===== Excerpted records =====

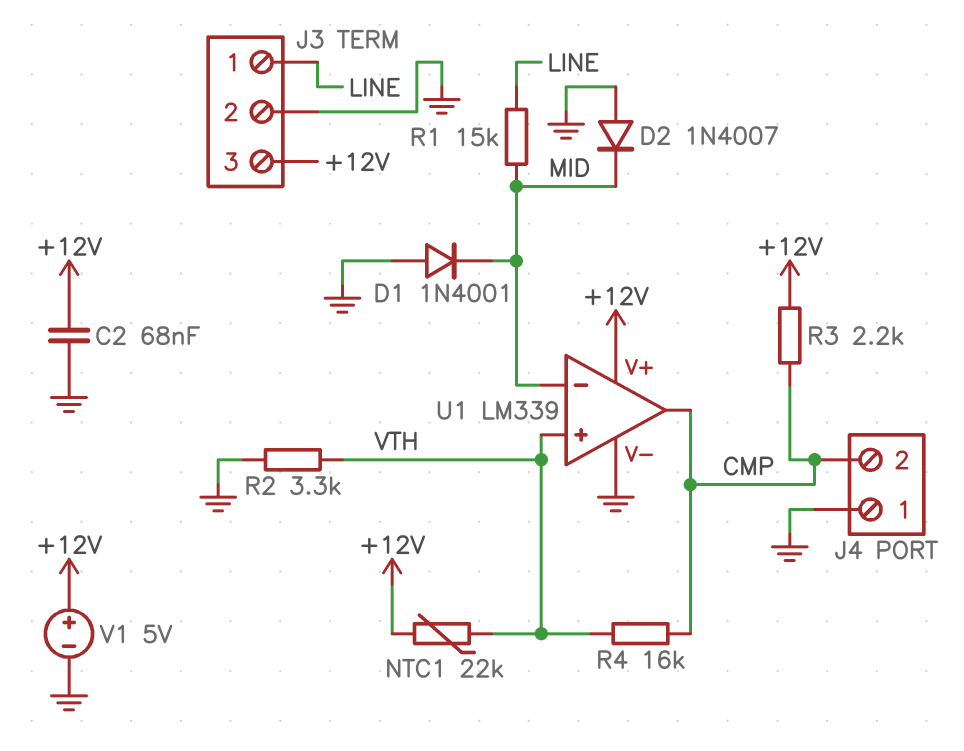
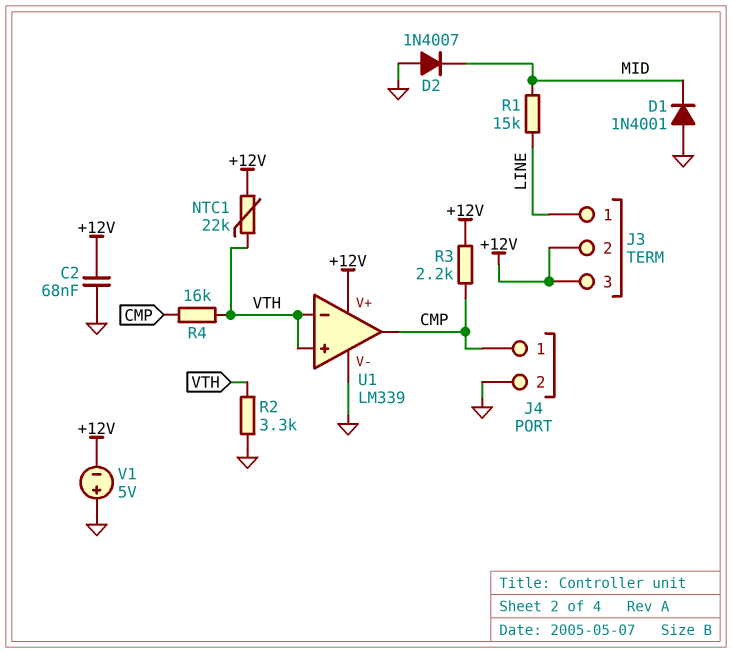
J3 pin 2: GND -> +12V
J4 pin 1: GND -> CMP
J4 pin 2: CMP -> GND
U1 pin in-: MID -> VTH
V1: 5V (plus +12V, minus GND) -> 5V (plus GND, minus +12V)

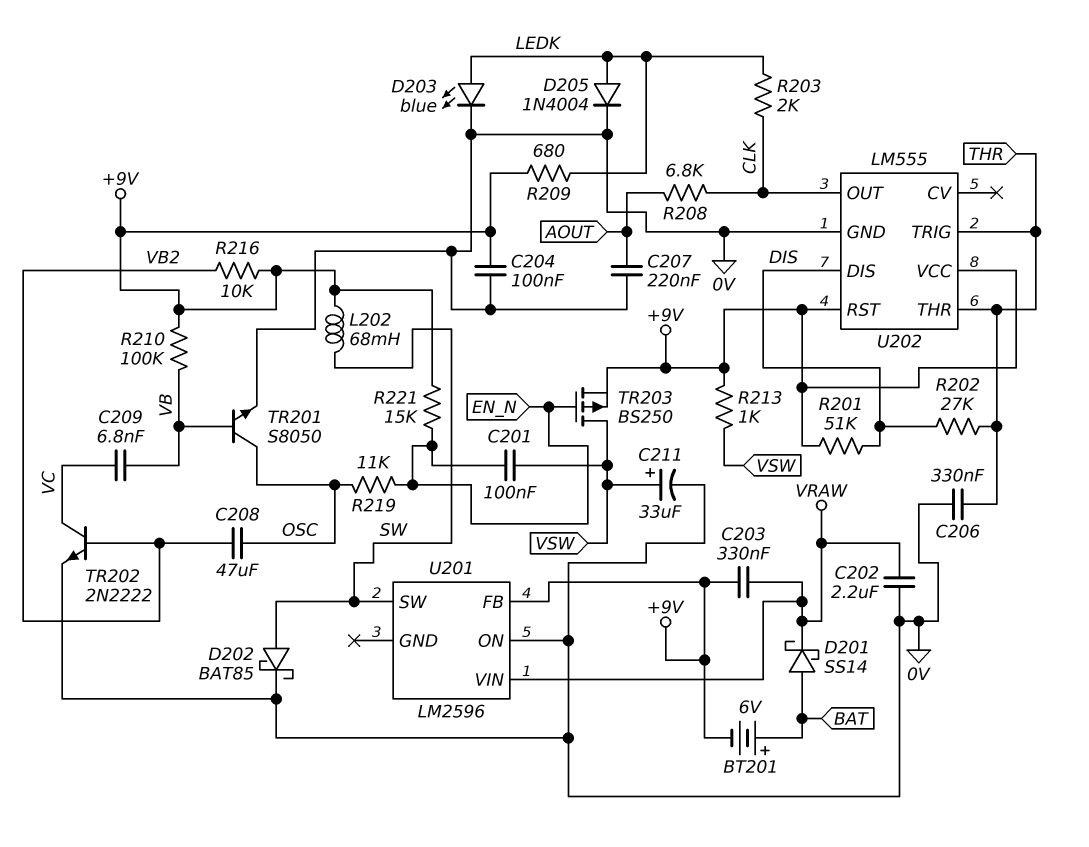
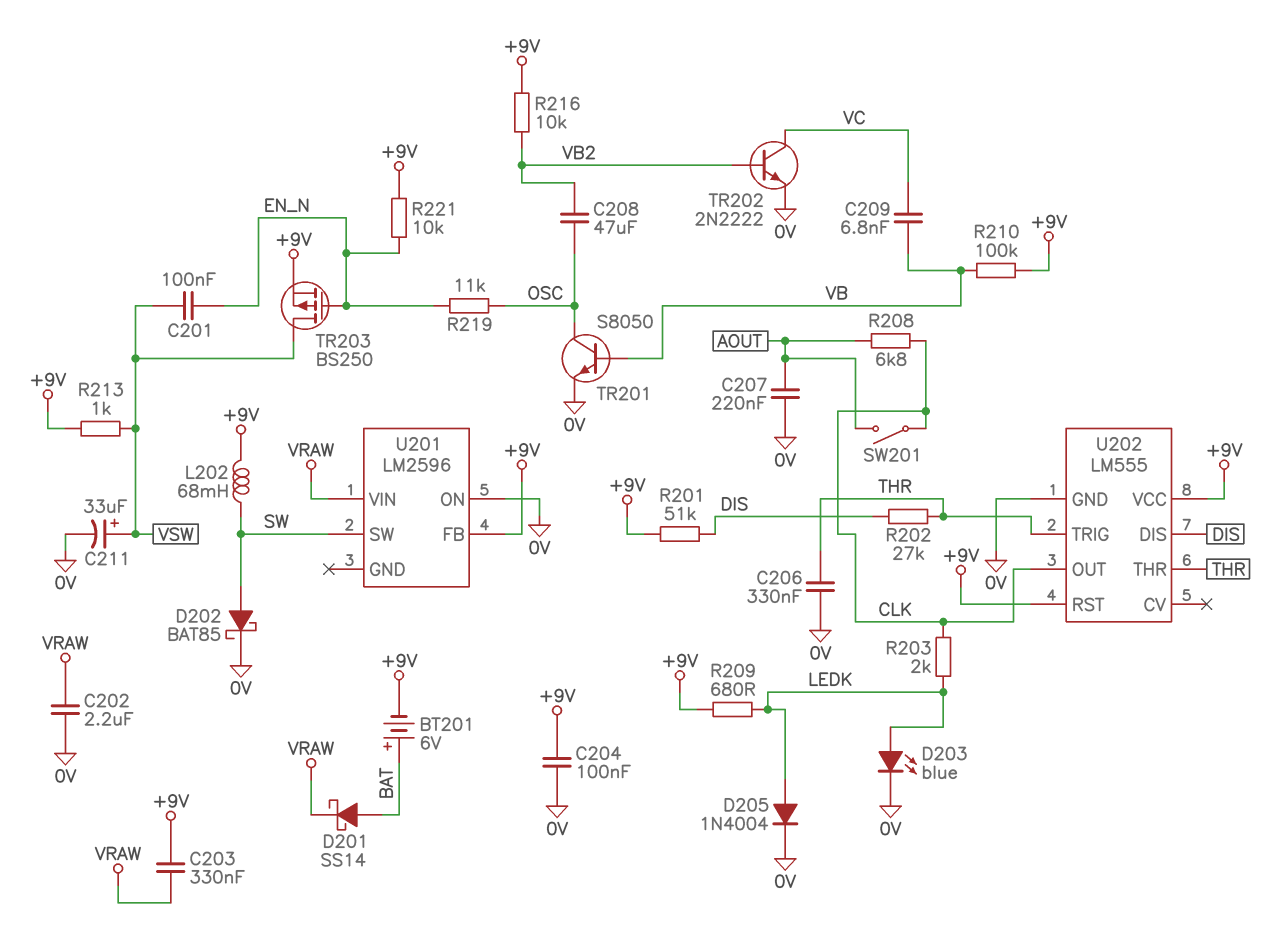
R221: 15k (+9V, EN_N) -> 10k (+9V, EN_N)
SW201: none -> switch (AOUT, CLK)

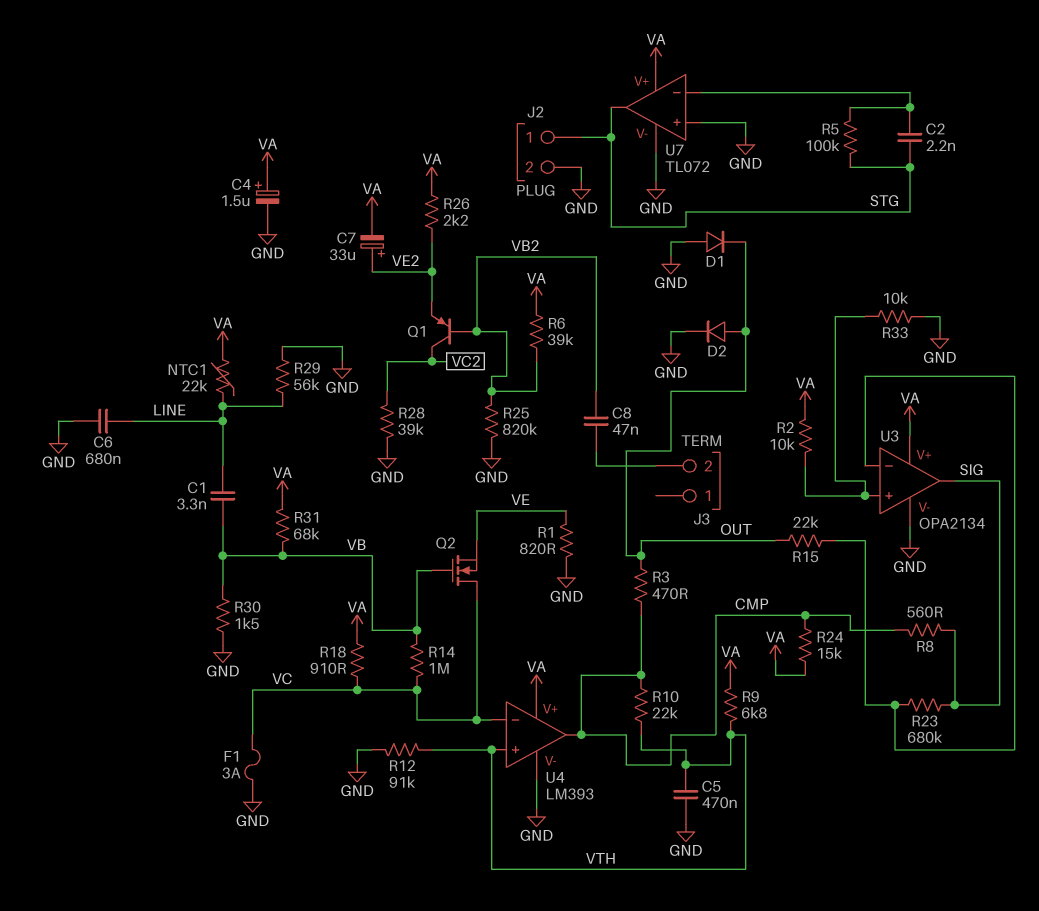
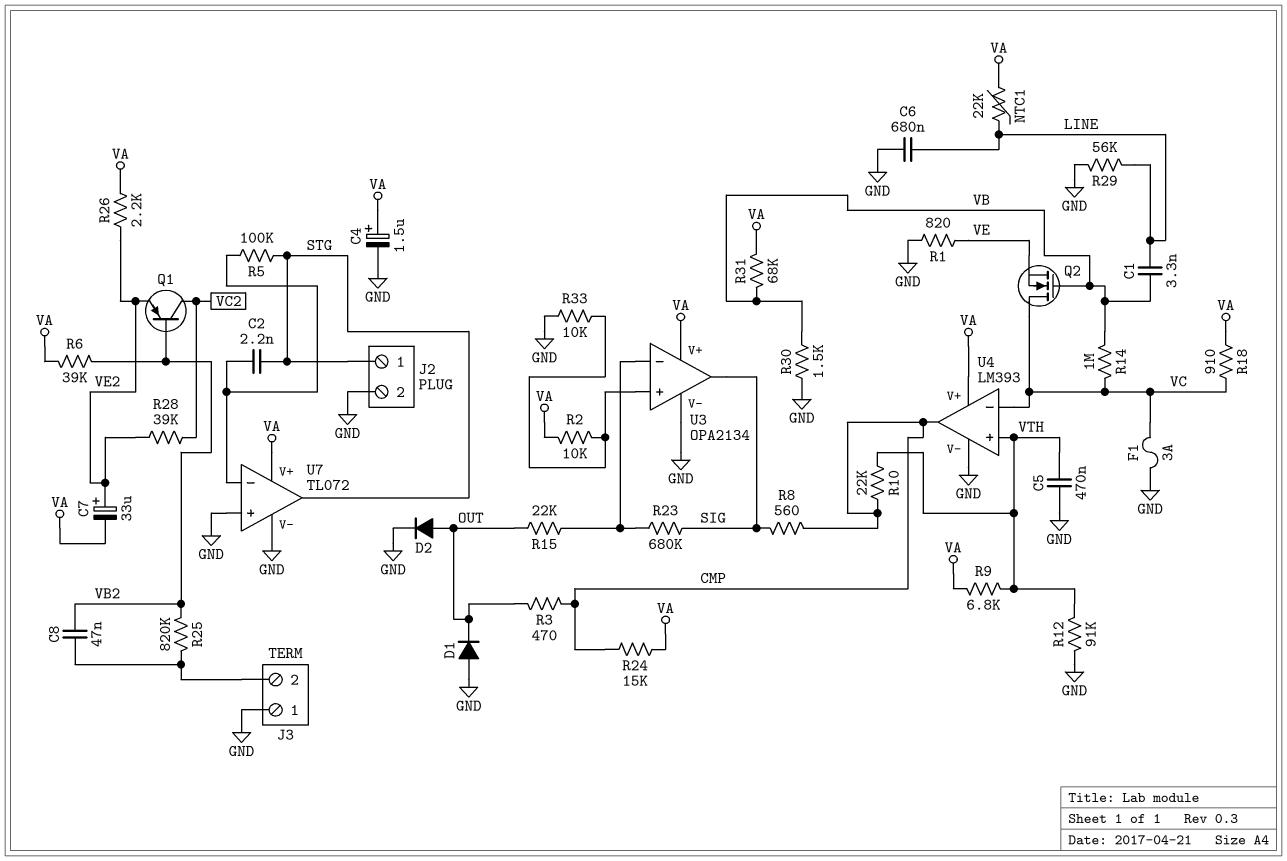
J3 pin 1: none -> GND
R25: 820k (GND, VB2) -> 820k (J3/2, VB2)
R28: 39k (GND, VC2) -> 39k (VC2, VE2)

=====

Problem:
Copy exactly the lines from the line containing "SW201: none -> switch (AOUT, CLK)" through the last line of the records above, both included, and leave out any pictures.

Answer to this task:
SW201: none -> switch (AOUT, CLK)

J3 pin 1: none -> GND
R25: 820k (GND, VB2) -> 820k (J3/2, VB2)
R28: 39k (GND, VC2) -> 39k (VC2, VE2)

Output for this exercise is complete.